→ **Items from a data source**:
______

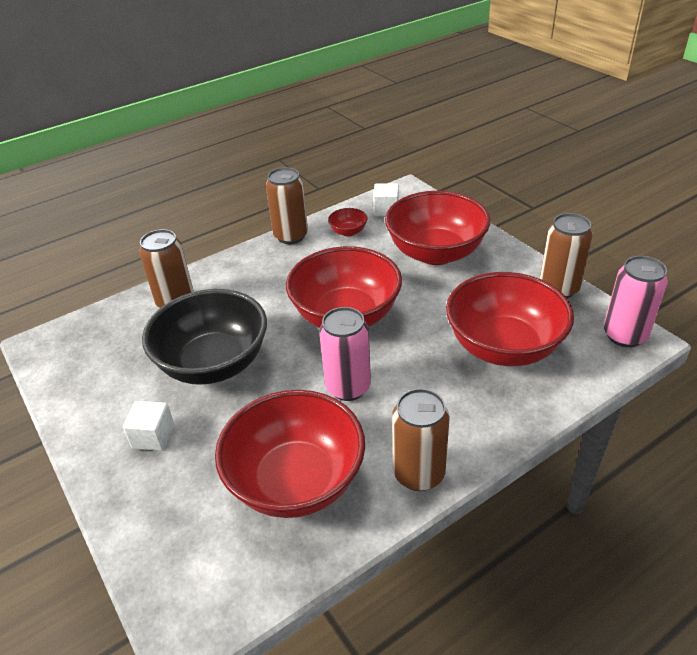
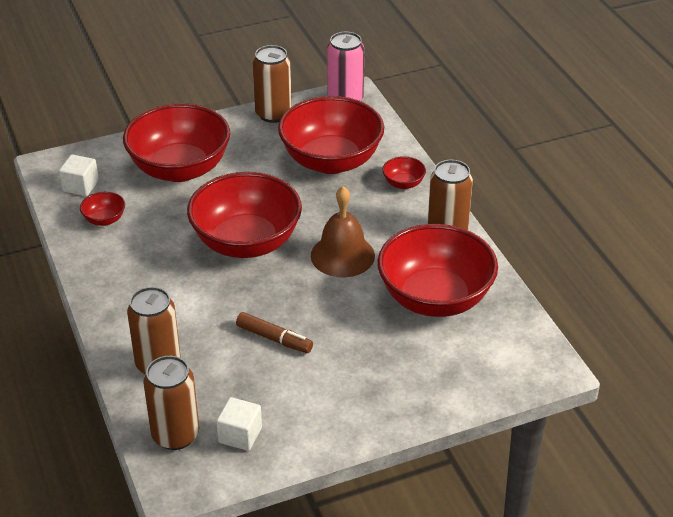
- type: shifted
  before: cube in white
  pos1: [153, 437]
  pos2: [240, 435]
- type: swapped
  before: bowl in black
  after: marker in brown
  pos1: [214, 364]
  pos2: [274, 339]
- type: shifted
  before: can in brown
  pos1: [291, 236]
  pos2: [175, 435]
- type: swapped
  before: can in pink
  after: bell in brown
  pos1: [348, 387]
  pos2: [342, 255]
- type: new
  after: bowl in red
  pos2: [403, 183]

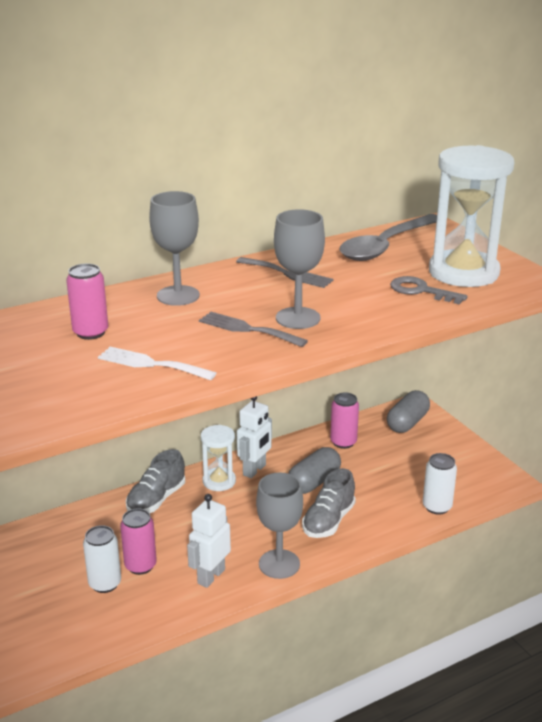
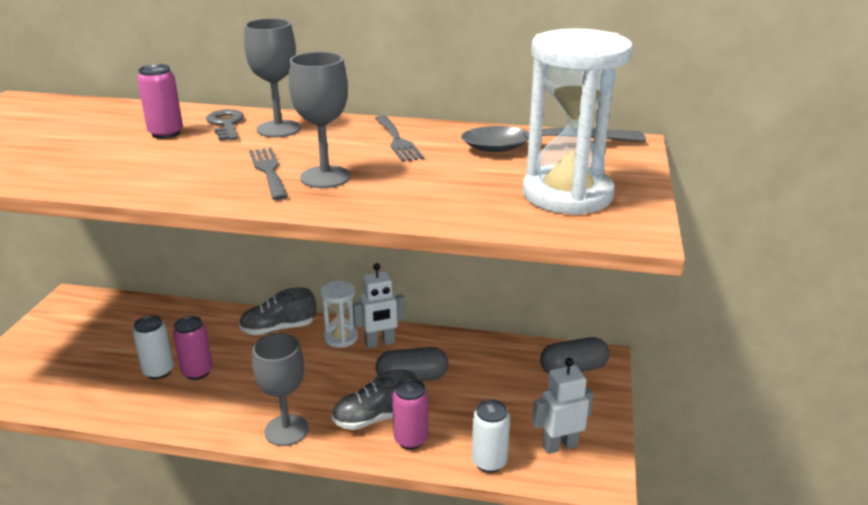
- type: gone
  before: fork in white
  pos1: [151, 364]
- type: shifted
  before: robot in white
  pos1: [211, 576]
  pos2: [559, 445]
- type: shifted
  before: can in pink
  pos1: [343, 442]
  pos2: [411, 439]
- type: shifted
  before: key in grey
  pos1: [421, 291]
  pos2: [226, 124]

______

→ **Exercise directions**:
Leaving the pictures out, give again word for word each line from the one holding "pos2: [274, 339]" through the end of the records.

→ **Result**:
  pos2: [274, 339]
- type: shifted
  before: can in brown
  pos1: [291, 236]
  pos2: [175, 435]
- type: swapped
  before: can in pink
  after: bell in brown
  pos1: [348, 387]
  pos2: [342, 255]
- type: new
  after: bowl in red
  pos2: [403, 183]

- type: gone
  before: fork in white
  pos1: [151, 364]
- type: shifted
  before: robot in white
  pos1: [211, 576]
  pos2: [559, 445]
- type: shifted
  before: can in pink
  pos1: [343, 442]
  pos2: [411, 439]
- type: shifted
  before: key in grey
  pos1: [421, 291]
  pos2: [226, 124]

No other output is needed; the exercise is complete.